Scan the listing below for the string "turquoise" and copy each line where it turns up.

++++ INPUT FOR THIS TASK

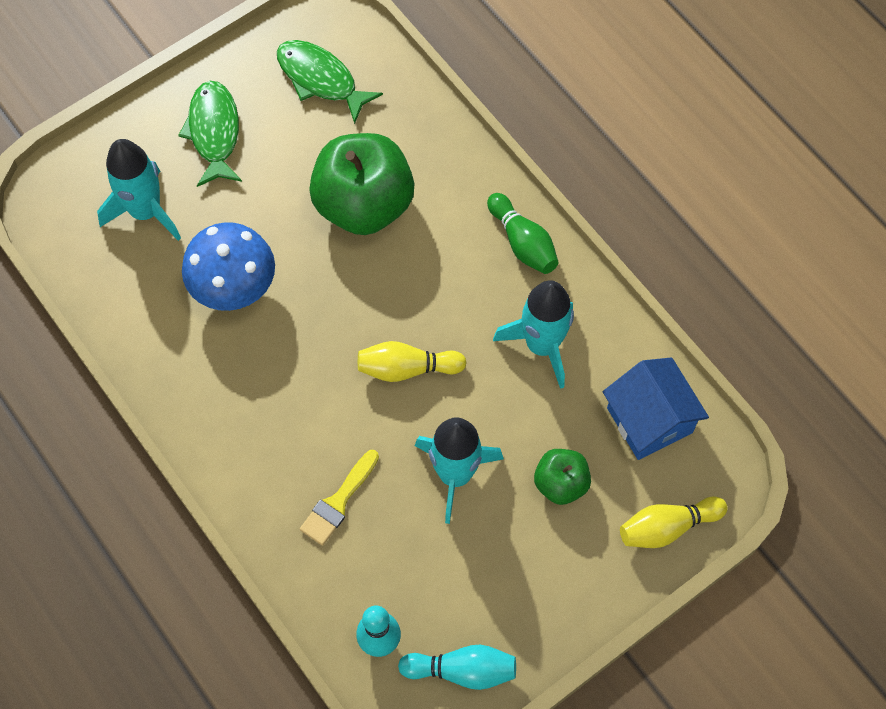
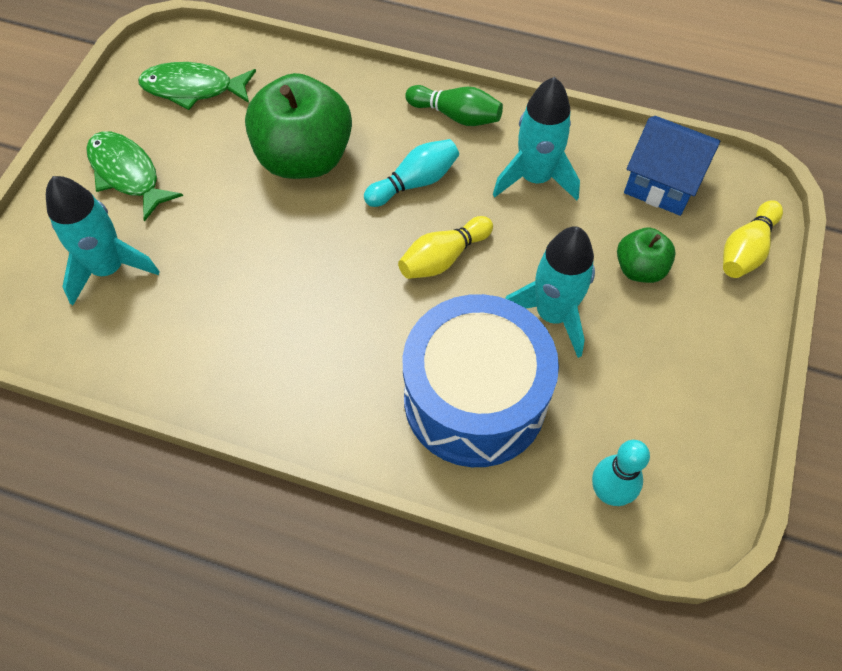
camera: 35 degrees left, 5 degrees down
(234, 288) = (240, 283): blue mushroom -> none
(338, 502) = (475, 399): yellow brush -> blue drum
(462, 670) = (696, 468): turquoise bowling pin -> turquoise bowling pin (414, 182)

++++++++
++++ INPUT FOR THIS TASK

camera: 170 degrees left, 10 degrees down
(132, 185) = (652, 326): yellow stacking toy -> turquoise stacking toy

++++++++

#### THE ANSWER
(462, 670) = (696, 468): turquoise bowling pin -> turquoise bowling pin (414, 182)
(132, 185) = (652, 326): yellow stacking toy -> turquoise stacking toy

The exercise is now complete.